Dataset entries:
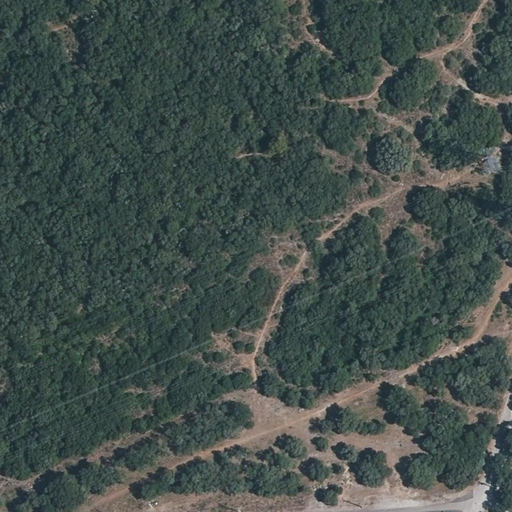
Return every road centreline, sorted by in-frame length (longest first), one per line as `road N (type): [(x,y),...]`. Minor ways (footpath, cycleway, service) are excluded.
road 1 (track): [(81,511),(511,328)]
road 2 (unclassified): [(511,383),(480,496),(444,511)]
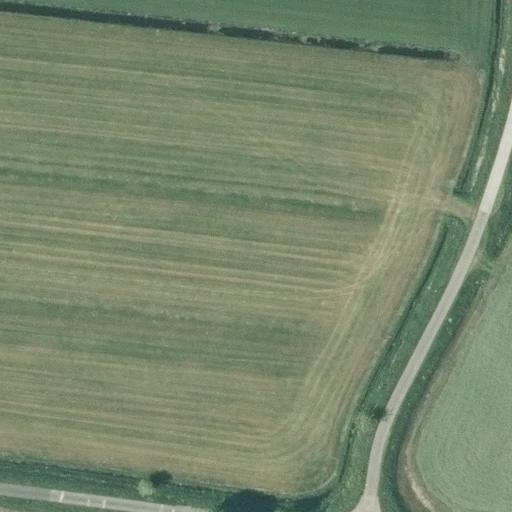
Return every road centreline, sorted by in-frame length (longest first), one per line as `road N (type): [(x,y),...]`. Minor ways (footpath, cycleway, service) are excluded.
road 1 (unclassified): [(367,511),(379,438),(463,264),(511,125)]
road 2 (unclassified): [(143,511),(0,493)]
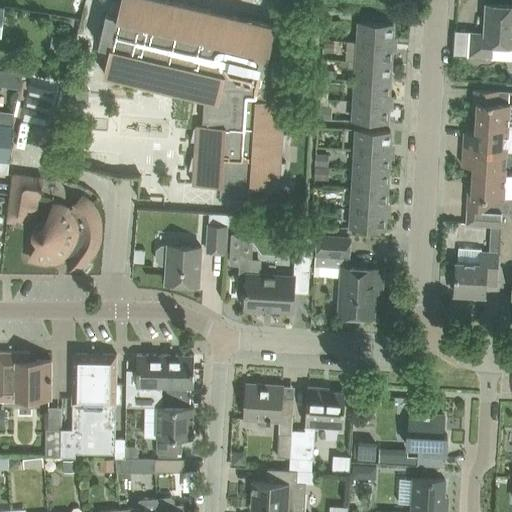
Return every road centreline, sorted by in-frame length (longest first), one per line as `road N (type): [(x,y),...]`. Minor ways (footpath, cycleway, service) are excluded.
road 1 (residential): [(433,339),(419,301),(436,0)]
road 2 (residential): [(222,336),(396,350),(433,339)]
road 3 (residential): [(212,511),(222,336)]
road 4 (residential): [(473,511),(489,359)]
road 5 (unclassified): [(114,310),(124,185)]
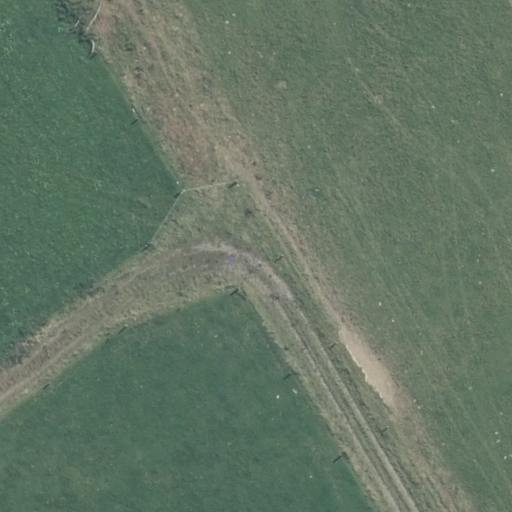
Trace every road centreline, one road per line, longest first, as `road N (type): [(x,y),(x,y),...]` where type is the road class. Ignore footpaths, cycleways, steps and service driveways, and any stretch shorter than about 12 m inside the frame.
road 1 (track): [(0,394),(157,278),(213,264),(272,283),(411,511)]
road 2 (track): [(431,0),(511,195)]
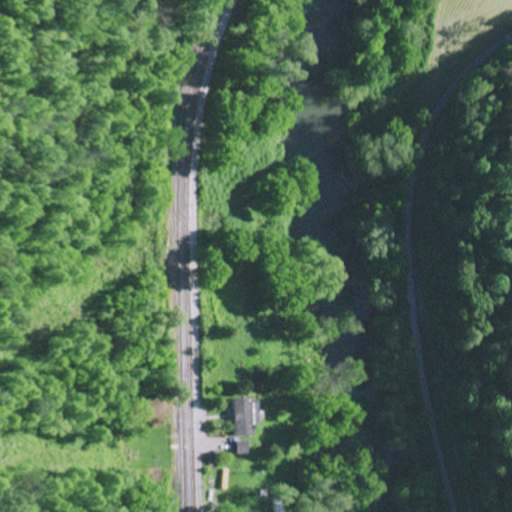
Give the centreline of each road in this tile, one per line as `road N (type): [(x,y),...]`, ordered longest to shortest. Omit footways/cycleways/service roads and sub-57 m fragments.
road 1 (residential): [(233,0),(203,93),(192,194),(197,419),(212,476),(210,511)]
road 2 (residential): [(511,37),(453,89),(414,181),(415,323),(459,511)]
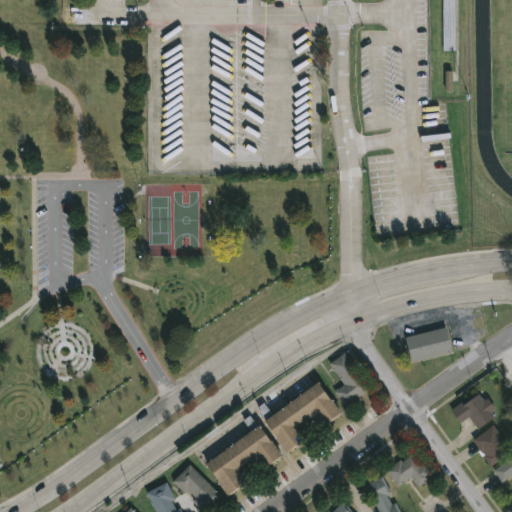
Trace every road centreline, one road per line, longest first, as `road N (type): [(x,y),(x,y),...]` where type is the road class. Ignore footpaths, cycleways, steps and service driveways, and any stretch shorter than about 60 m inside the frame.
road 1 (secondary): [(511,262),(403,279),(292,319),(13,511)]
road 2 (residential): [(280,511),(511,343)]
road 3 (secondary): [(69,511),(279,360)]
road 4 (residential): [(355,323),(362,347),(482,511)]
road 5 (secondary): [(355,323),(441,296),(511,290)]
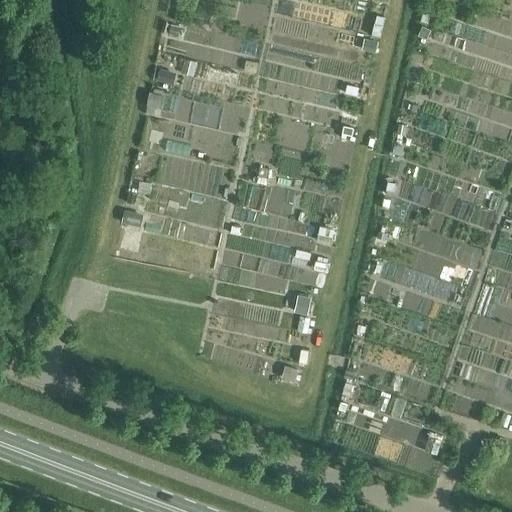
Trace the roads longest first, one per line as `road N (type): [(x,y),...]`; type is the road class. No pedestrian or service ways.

■ WHAT YOU ARE ASKED TO DO
Copy all of the lines above word for word, with the pictures left out.

■ WRITTEN RESPONSE
Return every road centreline, sorted by in-frame length (longest first), one per line as `road N (type): [(x,y),...]`. Minor ways (footpath, cycleway, service) are excluded.
road 1 (track): [(81,511),(511,328)]
road 2 (unclassified): [(511,383),(480,496),(444,511)]
Return every road centreline, sorted by in-frame length (longest first), one per line as `road N (type): [(x,y),...]`. Minor ways (footpath, cycleway, service) are excluded.
road 1 (unclassified): [(367,511),(379,438),(463,264),(511,125)]
road 2 (unclassified): [(143,511),(0,493)]
Return every road centreline, sorted by in-frame length (longest first), one per line as `road N (type): [(x,y),...]`. Minor ways (footpath, cycleway, service) are excluded.
road 1 (residential): [(433,339),(419,301),(436,0)]
road 2 (residential): [(222,336),(396,350),(433,339)]
road 3 (residential): [(212,511),(222,336)]
road 4 (residential): [(473,511),(489,359)]
road 5 (unclassified): [(114,310),(124,185)]
Trace every road centreline, one road per line, longest first, as `road N (type): [(x,y),(x,y),...]` where type is the road class. Ignore footpaths, cycleways, steps and service driveways, and any stretch shorter than about 12 m inside the frame.
road 1 (track): [(0,394),(157,278),(213,264),(272,283),(411,511)]
road 2 (track): [(431,0),(511,195)]
Give the centreline of each road in this tile, one per line as `road N (type): [(x,y),...]`, ordered longest to shortest. Omit footways/cycleways/service roads and sub-57 m fragments.
road 1 (residential): [(233,0),(203,93),(192,194),(197,419),(212,476),(210,511)]
road 2 (residential): [(511,37),(453,89),(414,181),(415,323),(459,511)]
Trace every road centreline, one road per line, longest first, as `road N (type): [(x,y),(x,y),...]` where type is the road class. Ignore footpaths, cycleways, steps and service driveways, and any stretch shorter than about 60 m inside the frame.
road 1 (secondary): [(511,262),(403,279),(292,319),(13,511)]
road 2 (residential): [(280,511),(511,343)]
road 3 (secondary): [(69,511),(279,360)]
road 4 (residential): [(355,323),(362,347),(482,511)]
road 5 (secondary): [(355,323),(441,296),(511,290)]
Trace the roads longest first, one per line as `road N (type): [(x,y),...]`; type is the road class. No pedestrian or service ways.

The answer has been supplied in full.